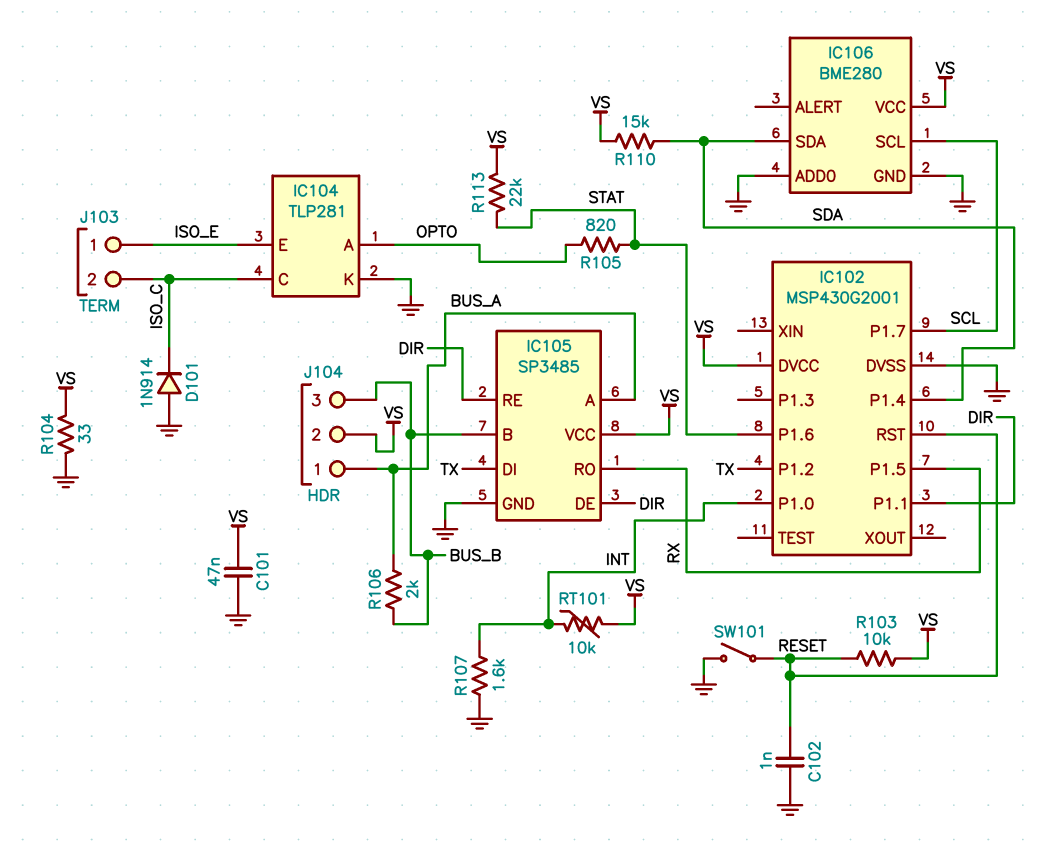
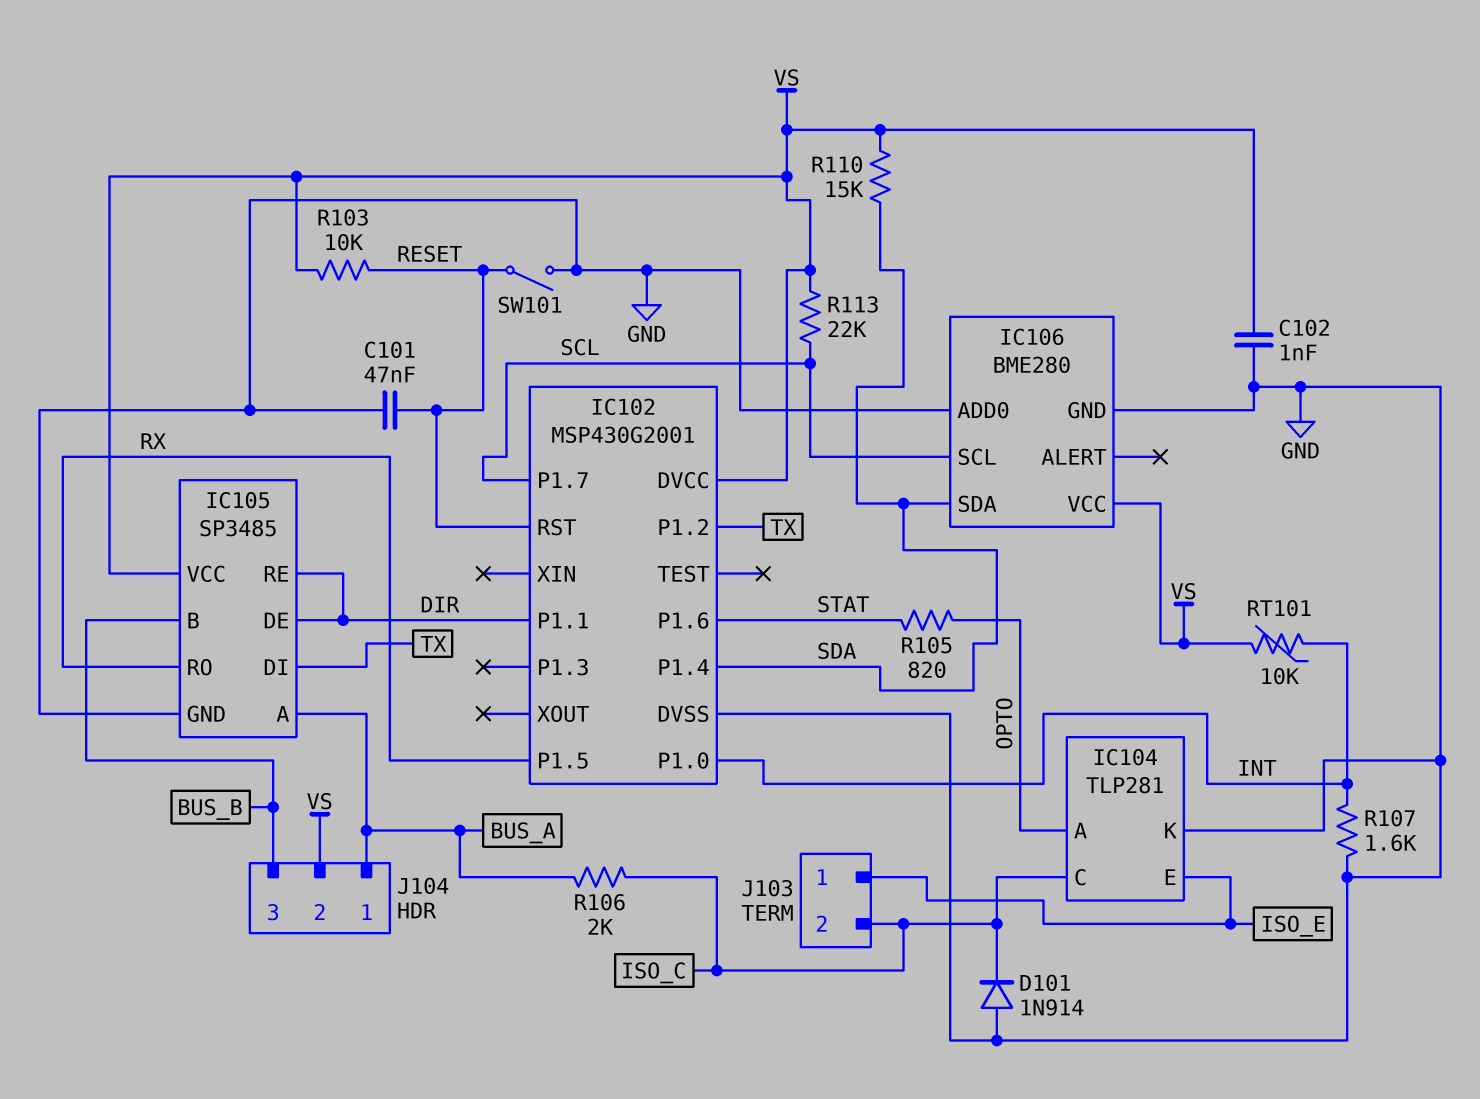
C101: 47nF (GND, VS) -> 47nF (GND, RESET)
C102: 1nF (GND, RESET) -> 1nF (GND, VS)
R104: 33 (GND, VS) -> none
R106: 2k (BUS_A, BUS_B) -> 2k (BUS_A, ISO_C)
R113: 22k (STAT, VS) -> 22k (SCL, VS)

____

- [GOAL OF THE EXERCISE] Only lines holding "RESET" are wanted; copy all of them from the listing.

- [RESULT]
C101: 47nF (GND, VS) -> 47nF (GND, RESET)
C102: 1nF (GND, RESET) -> 1nF (GND, VS)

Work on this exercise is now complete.